*ACTIVITY*.
Across all the entries, tally the lines holding the word "semicircle", and give the number by itself.

BEGIN

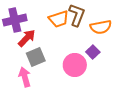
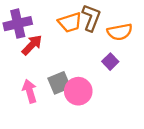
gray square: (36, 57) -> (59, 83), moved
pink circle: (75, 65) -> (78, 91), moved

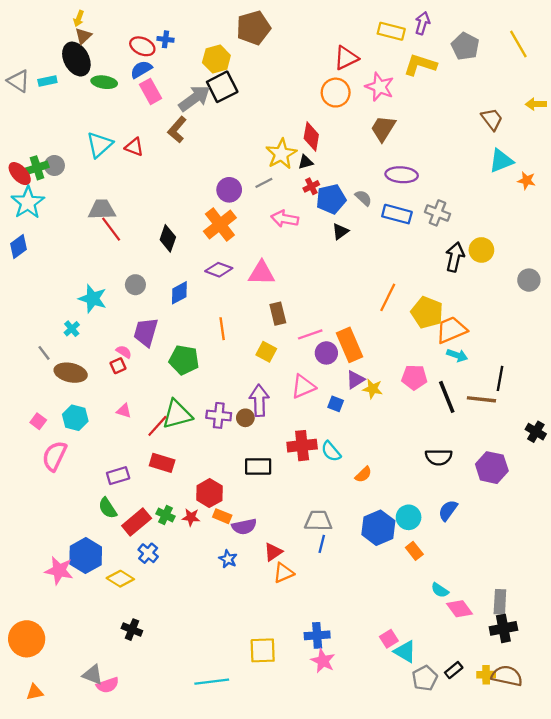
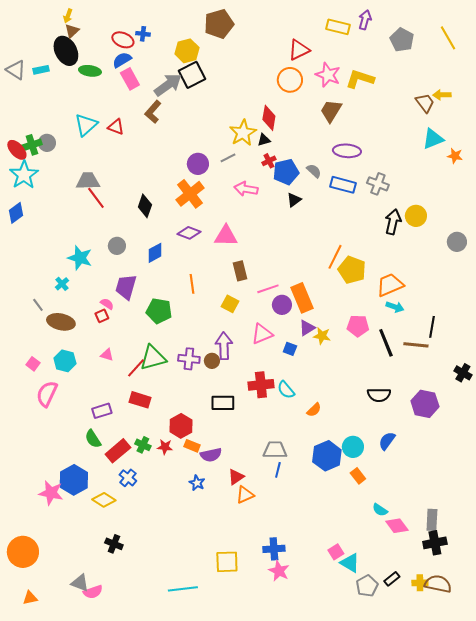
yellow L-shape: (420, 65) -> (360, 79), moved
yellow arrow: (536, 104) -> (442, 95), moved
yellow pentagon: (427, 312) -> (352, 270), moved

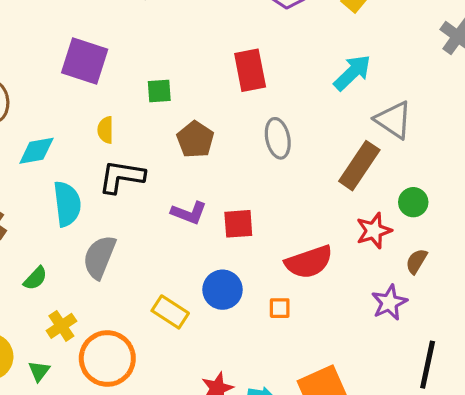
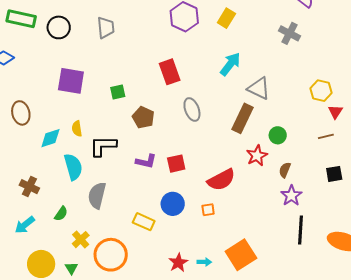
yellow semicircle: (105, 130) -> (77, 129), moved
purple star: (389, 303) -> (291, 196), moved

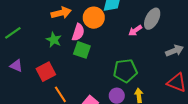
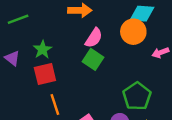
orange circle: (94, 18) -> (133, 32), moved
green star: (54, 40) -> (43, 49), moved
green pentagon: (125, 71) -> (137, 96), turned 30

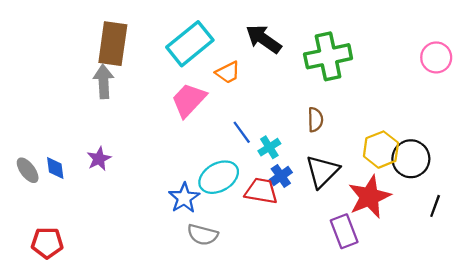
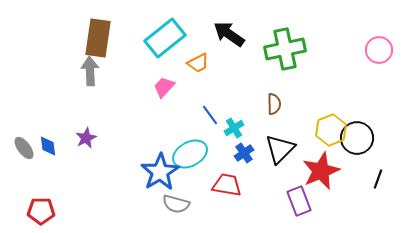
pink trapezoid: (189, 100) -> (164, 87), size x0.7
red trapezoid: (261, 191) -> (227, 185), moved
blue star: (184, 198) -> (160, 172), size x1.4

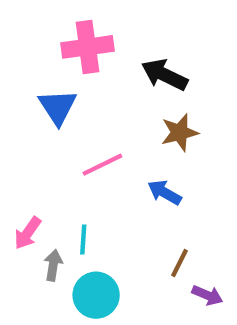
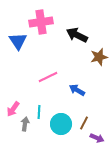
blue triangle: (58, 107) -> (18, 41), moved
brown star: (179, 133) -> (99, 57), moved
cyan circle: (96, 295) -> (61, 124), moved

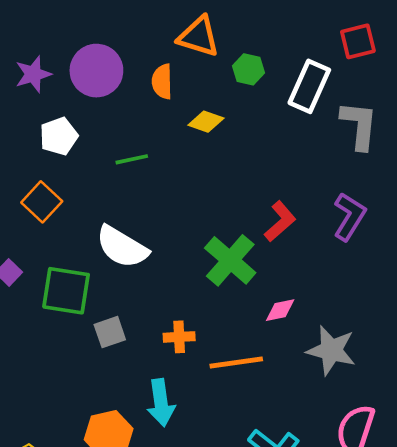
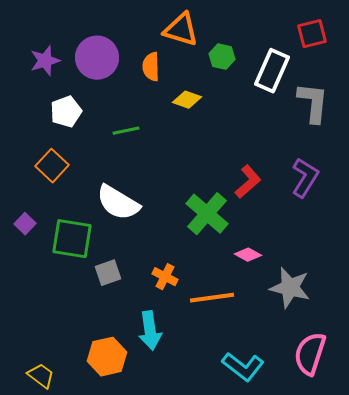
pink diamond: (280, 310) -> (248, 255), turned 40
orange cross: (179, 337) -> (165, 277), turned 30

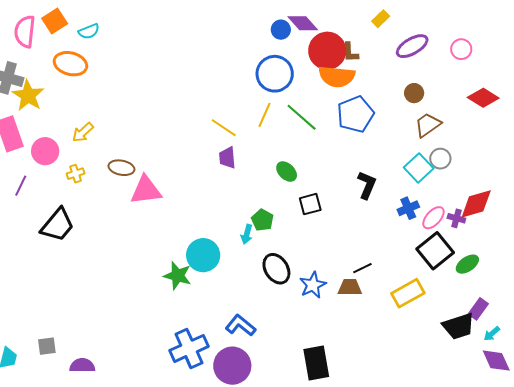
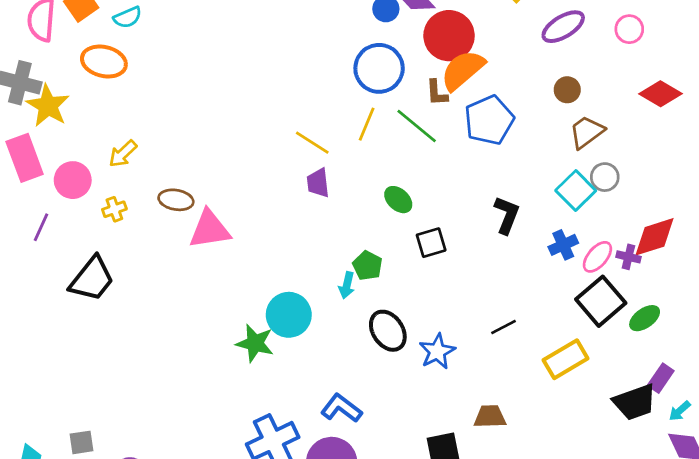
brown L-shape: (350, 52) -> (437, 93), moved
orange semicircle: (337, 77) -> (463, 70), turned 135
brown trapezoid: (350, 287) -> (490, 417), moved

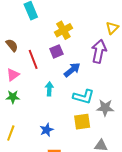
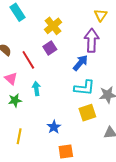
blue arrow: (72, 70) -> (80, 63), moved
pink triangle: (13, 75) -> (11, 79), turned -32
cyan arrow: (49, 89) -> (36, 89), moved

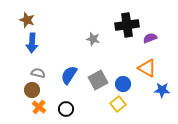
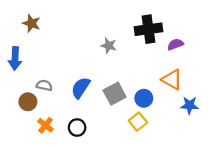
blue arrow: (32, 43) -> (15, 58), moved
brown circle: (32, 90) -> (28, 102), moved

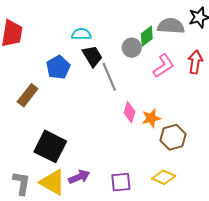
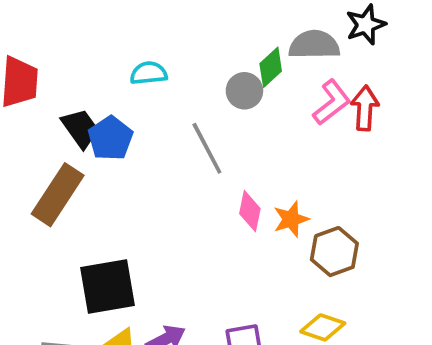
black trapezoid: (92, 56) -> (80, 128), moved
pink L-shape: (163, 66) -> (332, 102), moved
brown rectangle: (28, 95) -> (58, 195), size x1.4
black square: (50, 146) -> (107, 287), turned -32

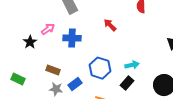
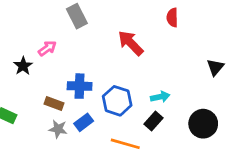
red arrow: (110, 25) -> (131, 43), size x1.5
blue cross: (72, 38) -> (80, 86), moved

END
BEGIN

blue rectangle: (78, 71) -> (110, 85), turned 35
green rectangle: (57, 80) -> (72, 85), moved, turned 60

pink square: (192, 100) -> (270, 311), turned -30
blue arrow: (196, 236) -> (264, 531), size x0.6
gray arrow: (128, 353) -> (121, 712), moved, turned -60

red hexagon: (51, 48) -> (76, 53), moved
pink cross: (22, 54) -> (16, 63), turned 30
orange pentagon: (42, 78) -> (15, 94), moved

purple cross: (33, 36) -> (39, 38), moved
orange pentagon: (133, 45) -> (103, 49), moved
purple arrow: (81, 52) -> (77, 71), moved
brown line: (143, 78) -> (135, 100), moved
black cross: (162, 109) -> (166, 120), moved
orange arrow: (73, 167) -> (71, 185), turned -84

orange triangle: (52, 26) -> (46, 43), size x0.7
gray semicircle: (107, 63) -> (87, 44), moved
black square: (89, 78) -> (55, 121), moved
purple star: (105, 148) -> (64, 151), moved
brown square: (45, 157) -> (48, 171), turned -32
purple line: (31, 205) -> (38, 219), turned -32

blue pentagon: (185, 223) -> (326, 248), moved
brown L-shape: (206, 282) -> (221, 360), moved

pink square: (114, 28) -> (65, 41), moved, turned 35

END
BEGIN

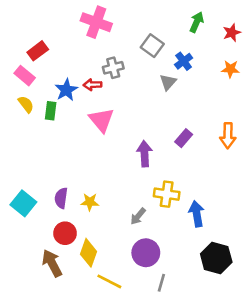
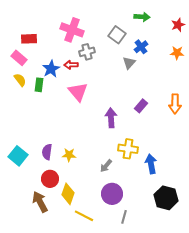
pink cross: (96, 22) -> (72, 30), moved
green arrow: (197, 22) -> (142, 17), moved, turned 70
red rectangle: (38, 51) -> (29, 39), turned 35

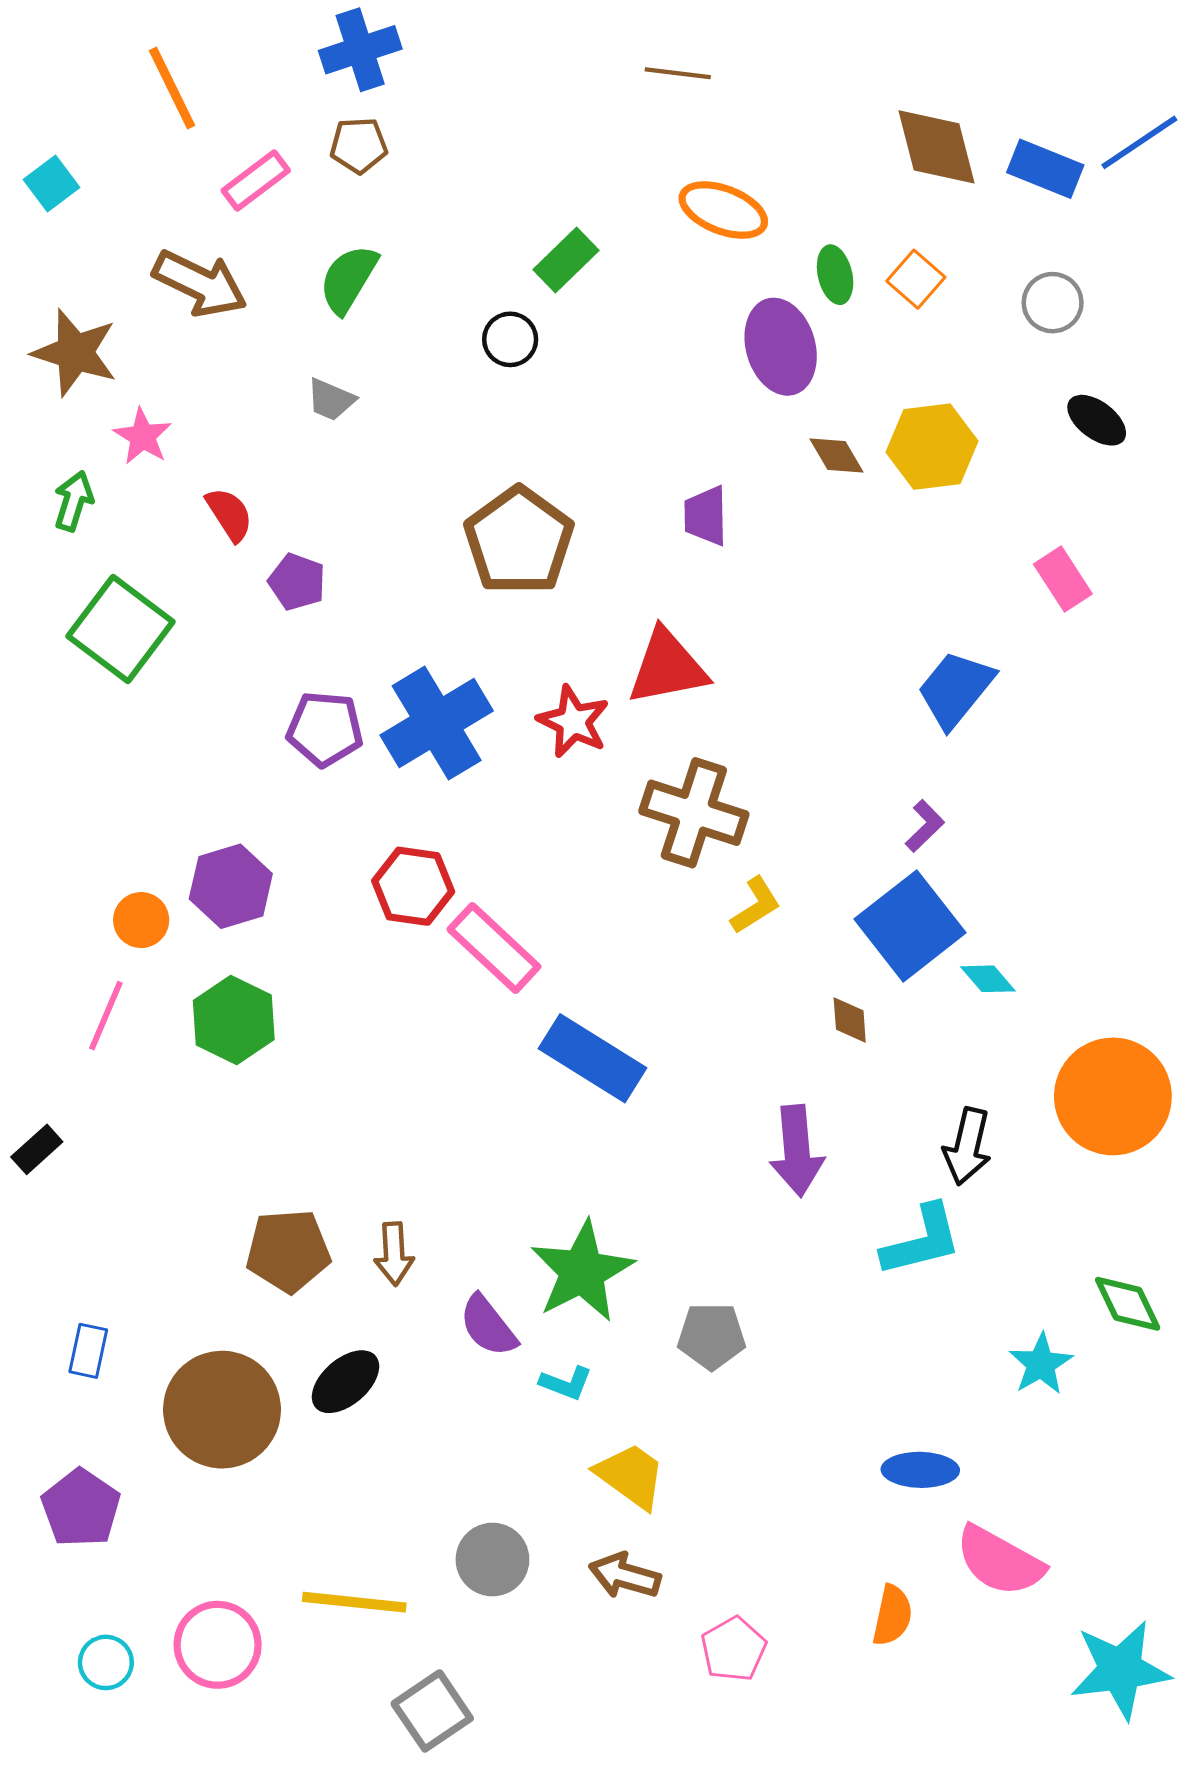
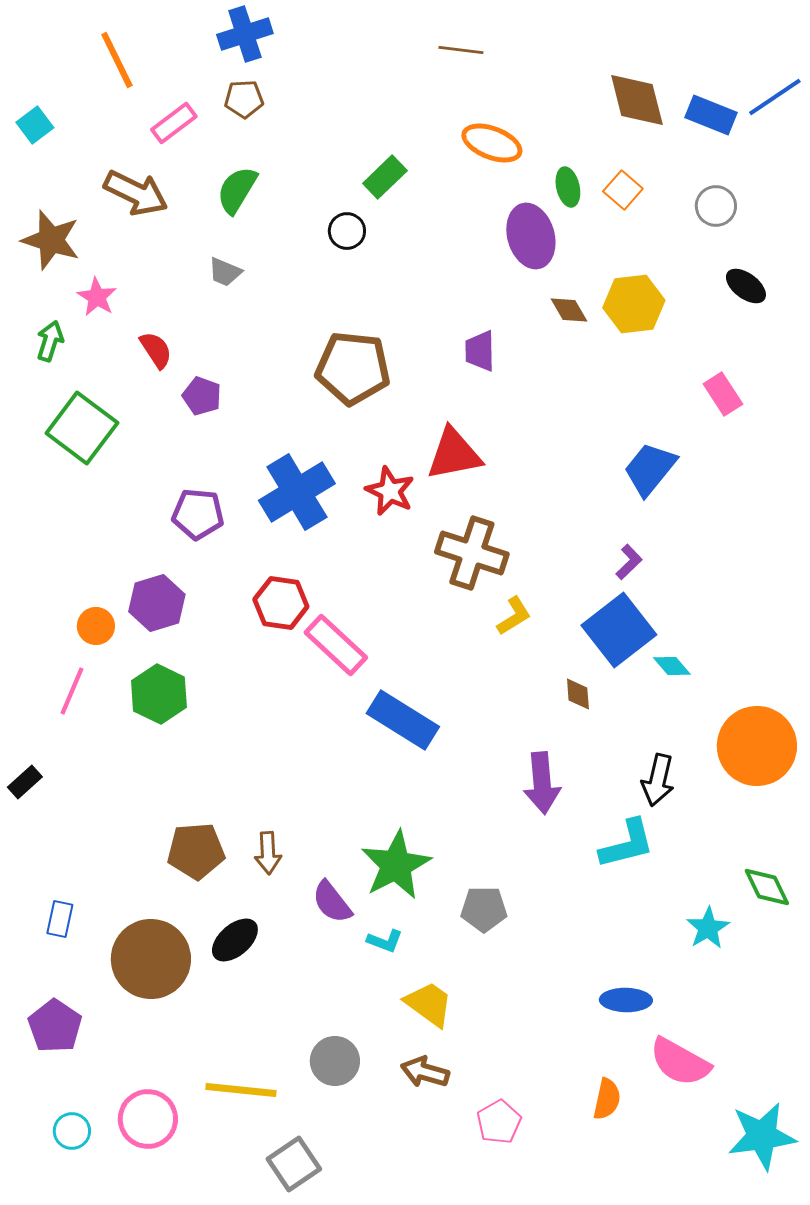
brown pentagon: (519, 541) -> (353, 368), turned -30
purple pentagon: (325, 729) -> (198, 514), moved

END

*WRITTEN SOLUTION*.
3